(Object change descriptions)
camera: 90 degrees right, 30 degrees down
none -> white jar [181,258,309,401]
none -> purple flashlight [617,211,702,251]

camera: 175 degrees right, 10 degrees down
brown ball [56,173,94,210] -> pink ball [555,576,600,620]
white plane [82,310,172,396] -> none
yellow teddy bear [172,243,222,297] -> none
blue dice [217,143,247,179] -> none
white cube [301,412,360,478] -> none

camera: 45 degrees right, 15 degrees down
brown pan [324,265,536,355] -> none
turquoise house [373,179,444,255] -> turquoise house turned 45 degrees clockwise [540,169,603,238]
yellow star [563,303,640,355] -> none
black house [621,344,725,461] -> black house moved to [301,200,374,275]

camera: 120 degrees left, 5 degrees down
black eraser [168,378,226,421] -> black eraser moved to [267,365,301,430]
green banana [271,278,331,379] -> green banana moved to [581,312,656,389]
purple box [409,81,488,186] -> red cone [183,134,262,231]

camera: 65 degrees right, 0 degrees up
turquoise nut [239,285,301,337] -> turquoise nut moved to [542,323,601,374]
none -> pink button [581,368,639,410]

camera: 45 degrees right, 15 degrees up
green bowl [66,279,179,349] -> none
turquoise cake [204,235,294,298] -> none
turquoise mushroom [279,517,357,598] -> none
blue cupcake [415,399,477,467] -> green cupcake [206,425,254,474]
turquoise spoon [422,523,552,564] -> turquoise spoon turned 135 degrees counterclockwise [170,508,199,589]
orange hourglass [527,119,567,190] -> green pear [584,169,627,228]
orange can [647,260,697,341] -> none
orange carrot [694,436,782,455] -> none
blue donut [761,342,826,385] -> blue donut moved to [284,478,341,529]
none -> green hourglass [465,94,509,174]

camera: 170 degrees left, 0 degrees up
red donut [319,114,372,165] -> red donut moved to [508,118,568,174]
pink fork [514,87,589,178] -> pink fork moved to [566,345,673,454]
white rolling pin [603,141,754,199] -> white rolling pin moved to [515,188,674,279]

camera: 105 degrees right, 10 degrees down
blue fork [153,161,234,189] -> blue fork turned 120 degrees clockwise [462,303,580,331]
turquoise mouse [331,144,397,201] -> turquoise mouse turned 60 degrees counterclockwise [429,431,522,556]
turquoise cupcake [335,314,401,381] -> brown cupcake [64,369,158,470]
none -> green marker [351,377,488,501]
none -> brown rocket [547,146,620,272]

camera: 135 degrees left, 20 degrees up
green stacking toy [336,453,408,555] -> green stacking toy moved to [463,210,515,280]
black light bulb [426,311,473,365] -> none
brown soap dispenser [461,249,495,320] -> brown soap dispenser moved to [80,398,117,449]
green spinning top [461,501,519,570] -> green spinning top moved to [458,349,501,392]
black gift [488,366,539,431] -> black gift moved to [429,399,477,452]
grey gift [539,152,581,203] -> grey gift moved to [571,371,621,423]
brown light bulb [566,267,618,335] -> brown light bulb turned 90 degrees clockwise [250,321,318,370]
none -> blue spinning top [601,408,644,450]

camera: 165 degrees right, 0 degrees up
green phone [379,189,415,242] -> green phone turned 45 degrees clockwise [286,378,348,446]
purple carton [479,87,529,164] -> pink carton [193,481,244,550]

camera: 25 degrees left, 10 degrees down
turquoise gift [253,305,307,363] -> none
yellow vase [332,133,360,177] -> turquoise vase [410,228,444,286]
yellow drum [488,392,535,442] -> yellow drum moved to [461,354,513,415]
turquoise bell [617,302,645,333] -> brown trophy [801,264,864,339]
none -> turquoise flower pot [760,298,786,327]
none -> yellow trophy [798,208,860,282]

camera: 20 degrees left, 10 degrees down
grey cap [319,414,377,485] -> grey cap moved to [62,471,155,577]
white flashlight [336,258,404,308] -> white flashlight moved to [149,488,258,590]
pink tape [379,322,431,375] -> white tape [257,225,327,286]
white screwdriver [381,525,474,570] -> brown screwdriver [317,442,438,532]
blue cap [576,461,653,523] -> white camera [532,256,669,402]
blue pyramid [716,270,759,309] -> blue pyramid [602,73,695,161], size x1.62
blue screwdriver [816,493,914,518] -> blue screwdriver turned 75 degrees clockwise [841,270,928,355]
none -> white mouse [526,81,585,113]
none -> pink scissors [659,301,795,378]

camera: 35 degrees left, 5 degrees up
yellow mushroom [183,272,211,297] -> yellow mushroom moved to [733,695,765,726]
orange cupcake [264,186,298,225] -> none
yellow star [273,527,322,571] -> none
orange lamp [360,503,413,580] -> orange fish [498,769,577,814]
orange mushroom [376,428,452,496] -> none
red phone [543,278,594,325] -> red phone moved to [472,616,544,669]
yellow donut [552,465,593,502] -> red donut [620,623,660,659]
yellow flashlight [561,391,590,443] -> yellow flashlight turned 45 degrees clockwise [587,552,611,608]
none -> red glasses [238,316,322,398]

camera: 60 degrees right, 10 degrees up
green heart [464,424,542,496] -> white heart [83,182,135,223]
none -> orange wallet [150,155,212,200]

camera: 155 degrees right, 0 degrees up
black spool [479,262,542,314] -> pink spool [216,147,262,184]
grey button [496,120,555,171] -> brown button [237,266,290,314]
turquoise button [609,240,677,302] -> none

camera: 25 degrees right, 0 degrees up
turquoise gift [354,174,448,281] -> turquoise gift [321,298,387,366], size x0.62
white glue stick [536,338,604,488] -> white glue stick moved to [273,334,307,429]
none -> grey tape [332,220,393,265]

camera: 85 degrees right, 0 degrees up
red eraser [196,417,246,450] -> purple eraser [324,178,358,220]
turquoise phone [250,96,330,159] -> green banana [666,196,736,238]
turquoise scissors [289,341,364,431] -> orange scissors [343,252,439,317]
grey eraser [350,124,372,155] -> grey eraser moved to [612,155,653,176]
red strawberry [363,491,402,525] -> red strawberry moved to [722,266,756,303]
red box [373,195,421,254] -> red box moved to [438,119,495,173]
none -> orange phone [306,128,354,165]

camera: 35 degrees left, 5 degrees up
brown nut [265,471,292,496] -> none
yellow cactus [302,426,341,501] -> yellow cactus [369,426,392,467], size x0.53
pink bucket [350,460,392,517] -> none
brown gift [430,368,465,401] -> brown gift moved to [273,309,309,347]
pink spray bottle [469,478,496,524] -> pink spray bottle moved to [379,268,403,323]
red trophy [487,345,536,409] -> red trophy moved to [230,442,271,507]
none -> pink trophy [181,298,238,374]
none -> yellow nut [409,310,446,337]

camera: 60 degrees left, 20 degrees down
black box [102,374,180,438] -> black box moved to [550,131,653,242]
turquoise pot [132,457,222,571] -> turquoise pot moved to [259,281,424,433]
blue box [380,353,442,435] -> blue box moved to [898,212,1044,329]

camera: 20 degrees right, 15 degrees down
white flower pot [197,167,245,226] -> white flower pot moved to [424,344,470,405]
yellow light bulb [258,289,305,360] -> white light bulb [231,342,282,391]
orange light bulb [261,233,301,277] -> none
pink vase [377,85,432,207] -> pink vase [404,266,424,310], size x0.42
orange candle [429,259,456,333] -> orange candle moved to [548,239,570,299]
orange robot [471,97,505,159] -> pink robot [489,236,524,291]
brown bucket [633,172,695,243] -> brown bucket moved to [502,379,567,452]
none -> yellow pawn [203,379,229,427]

** What to do **
Retype exactly the lines of the data above, starting at its first line and finishing with the line that has "black eraser [168,378,226,421]" in it.

** Result of the exercise **
camera: 90 degrees right, 30 degrees down
none -> white jar [181,258,309,401]
none -> purple flashlight [617,211,702,251]

camera: 175 degrees right, 10 degrees down
brown ball [56,173,94,210] -> pink ball [555,576,600,620]
white plane [82,310,172,396] -> none
yellow teddy bear [172,243,222,297] -> none
blue dice [217,143,247,179] -> none
white cube [301,412,360,478] -> none

camera: 45 degrees right, 15 degrees down
brown pan [324,265,536,355] -> none
turquoise house [373,179,444,255] -> turquoise house turned 45 degrees clockwise [540,169,603,238]
yellow star [563,303,640,355] -> none
black house [621,344,725,461] -> black house moved to [301,200,374,275]

camera: 120 degrees left, 5 degrees down
black eraser [168,378,226,421] -> black eraser moved to [267,365,301,430]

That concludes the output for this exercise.